• **Directive**: A faithful copy of the listing below is needed, with its pictures left out.

• **Source information**:
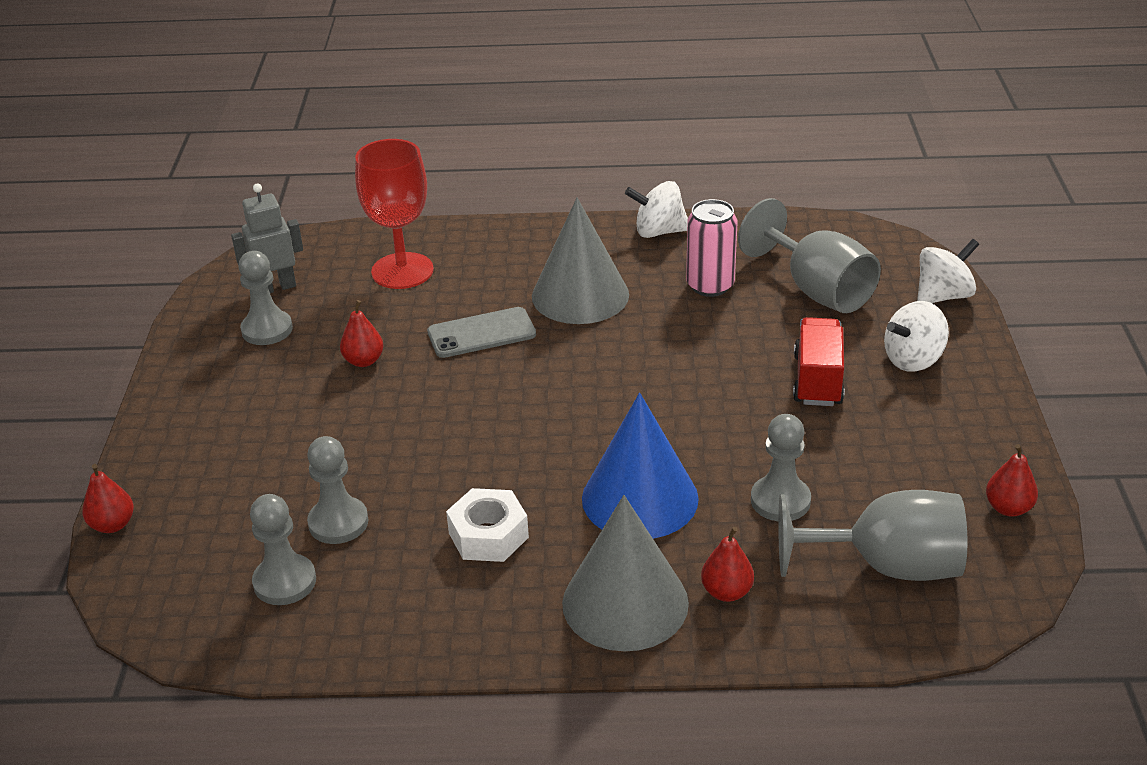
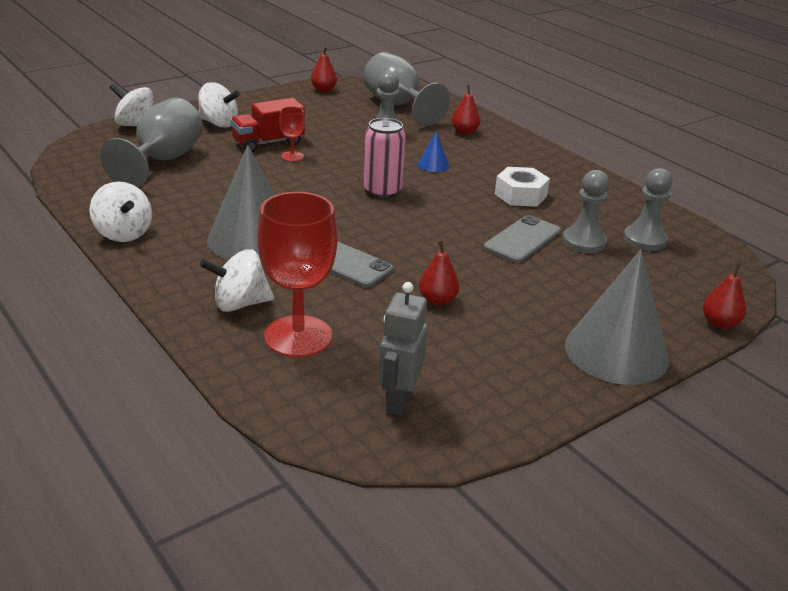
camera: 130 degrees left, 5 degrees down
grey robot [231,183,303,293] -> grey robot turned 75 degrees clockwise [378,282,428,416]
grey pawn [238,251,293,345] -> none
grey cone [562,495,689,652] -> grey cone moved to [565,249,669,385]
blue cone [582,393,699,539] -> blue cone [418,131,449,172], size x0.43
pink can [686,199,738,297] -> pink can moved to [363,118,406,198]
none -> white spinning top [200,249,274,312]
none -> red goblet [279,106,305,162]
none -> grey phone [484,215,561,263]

• **Solution to the exercise**:
camera: 130 degrees left, 5 degrees down
grey robot [231,183,303,293] -> grey robot turned 75 degrees clockwise [378,282,428,416]
grey pawn [238,251,293,345] -> none
grey cone [562,495,689,652] -> grey cone moved to [565,249,669,385]
blue cone [582,393,699,539] -> blue cone [418,131,449,172], size x0.43
pink can [686,199,738,297] -> pink can moved to [363,118,406,198]
none -> white spinning top [200,249,274,312]
none -> red goblet [279,106,305,162]
none -> grey phone [484,215,561,263]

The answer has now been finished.